Dataset entries:
-----

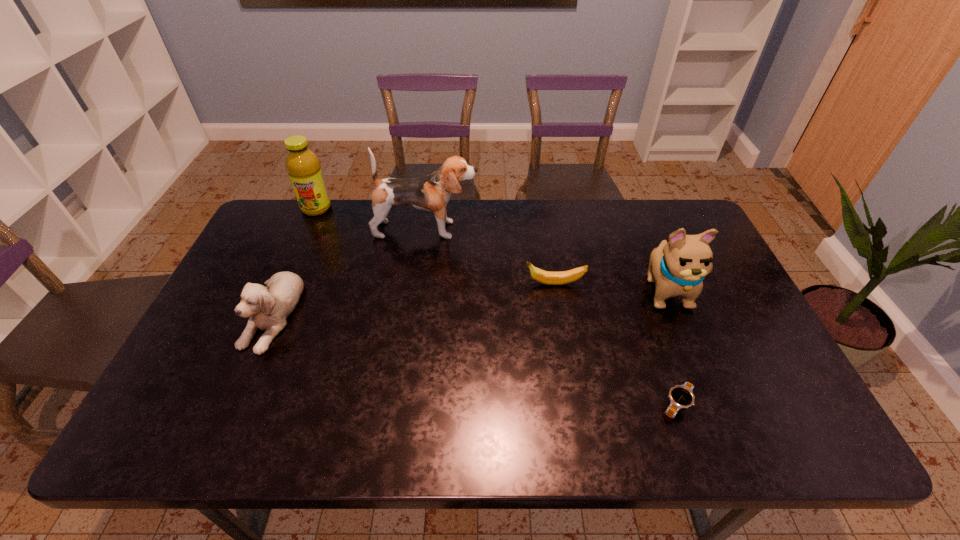
You are a GUI agent. You are given a task and a screenshot of the screen. Output one action in this format:
    pyautogui.click(x=<x>, y=<y>)
    Task: Click on the fourth object from right to left
    The height and width of the screenshot is (540, 960).
    Given the screenshot: What is the action you would take?
    pos(431,193)

The image size is (960, 540). In order to click on the tallest puppy in this screenshot , I will do `click(431, 193)`.

At what (x,y) coordinates should I click in order to perform the action: click on fruit juice. Please return your answer as a coordinate pair (x, y). The height and width of the screenshot is (540, 960). Looking at the image, I should click on (304, 169).

Locate an element on the screen. the rightmost puppy is located at coordinates tap(678, 268).

This screenshot has height=540, width=960. Identify the location of the shortest puppy. (268, 307).

At what (x,y) coordinates should I click in order to perform the action: click on the fourth tallest object. Please return your answer as a coordinate pair (x, y). The height and width of the screenshot is (540, 960). Looking at the image, I should click on (268, 307).

Locate an element on the screen. This screenshot has height=540, width=960. the fourth object from left to right is located at coordinates (550, 278).

Locate an element on the screen. Image resolution: width=960 pixels, height=540 pixels. banana is located at coordinates (550, 278).

Where is `the nearest object`? The image size is (960, 540). the nearest object is located at coordinates (681, 396).

At what (x,y) coordinates should I click in order to perform the action: click on watch. Please return your answer as a coordinate pair (x, y). The width and height of the screenshot is (960, 540). Looking at the image, I should click on (681, 396).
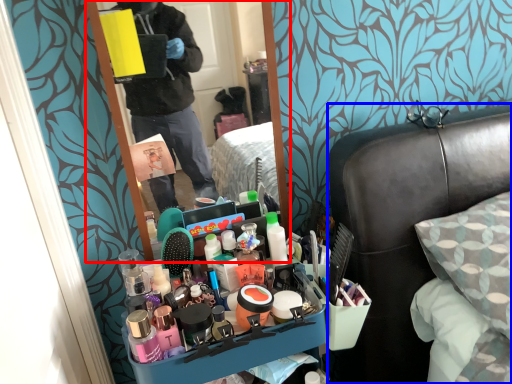
Question: Which object appears closest to the camera in this image, mirror (highlighted by a red box) or furniture (highlighted by a blue box)?

Choices:
 (A) mirror
 (B) furniture

Answer: (B)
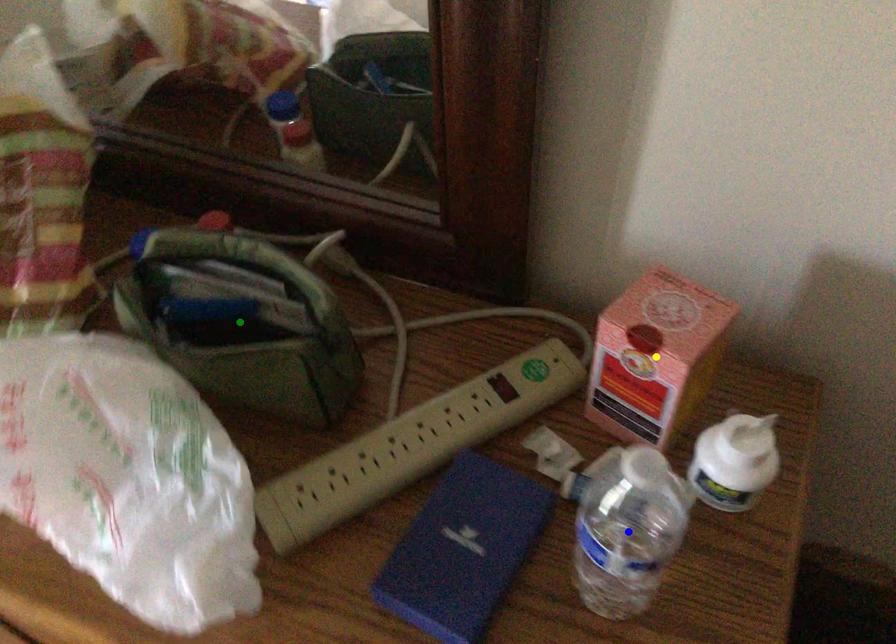
Order these from nearest to farthest:
yellow point, blue point, green point

blue point < yellow point < green point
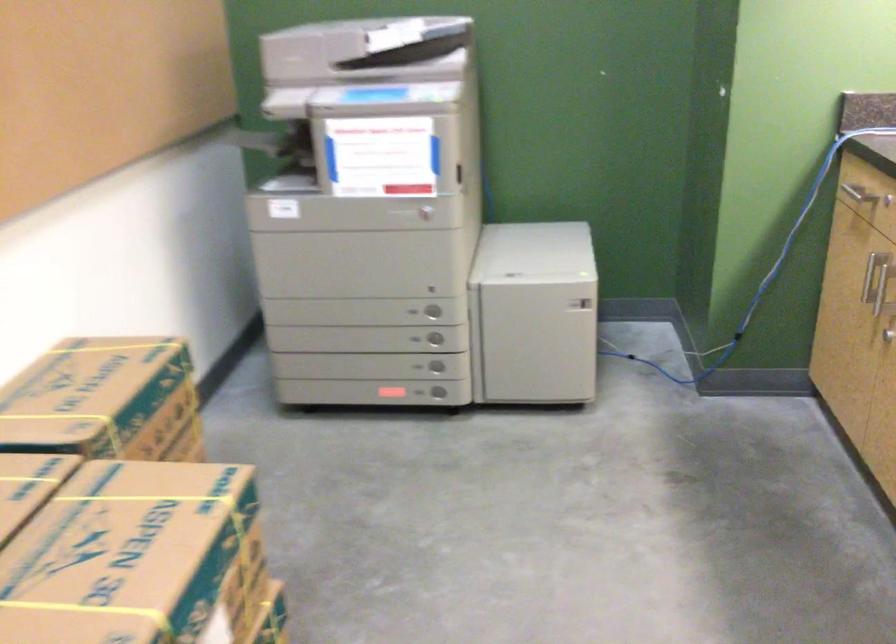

-----

● **What this task involves**
Copy the whole listing above word for word, omitting the pictures.

● **Result of this task**
You are a GUI agent. You are given a task and a screenshot of the screen. Output one action in this format:
    pyautogui.click(x=<x>, y=<y>)
    Task: Click on the fourth object from right to left
    The height and width of the screenshot is (540, 960).
    Given the screenshot: What is the action you would take?
    pos(431,193)

The image size is (960, 540). In order to click on the tallest puppy in this screenshot , I will do `click(431, 193)`.

At what (x,y) coordinates should I click in order to perform the action: click on fruit juice. Please return your answer as a coordinate pair (x, y). The height and width of the screenshot is (540, 960). Looking at the image, I should click on (304, 169).

Locate an element on the screen. the rightmost puppy is located at coordinates tap(678, 268).

This screenshot has height=540, width=960. Identify the location of the shortest puppy. (268, 307).

At what (x,y) coordinates should I click in order to perform the action: click on the fourth tallest object. Please return your answer as a coordinate pair (x, y). The height and width of the screenshot is (540, 960). Looking at the image, I should click on (268, 307).

Locate an element on the screen. This screenshot has height=540, width=960. the fourth object from left to right is located at coordinates (550, 278).

Locate an element on the screen. Image resolution: width=960 pixels, height=540 pixels. banana is located at coordinates (550, 278).

Where is `the nearest object`? The image size is (960, 540). the nearest object is located at coordinates (681, 396).

At what (x,y) coordinates should I click in order to perform the action: click on watch. Please return your answer as a coordinate pair (x, y). The width and height of the screenshot is (960, 540). Looking at the image, I should click on (681, 396).
Question: Which object appears closest to the camera in this image, mirror (highlighted by a red box) or furniture (highlighted by a blue box)?

Choices:
 (A) mirror
 (B) furniture

Answer: (B)
Order these from nearest to farthest:
yellow point, blue point, green point

blue point < yellow point < green point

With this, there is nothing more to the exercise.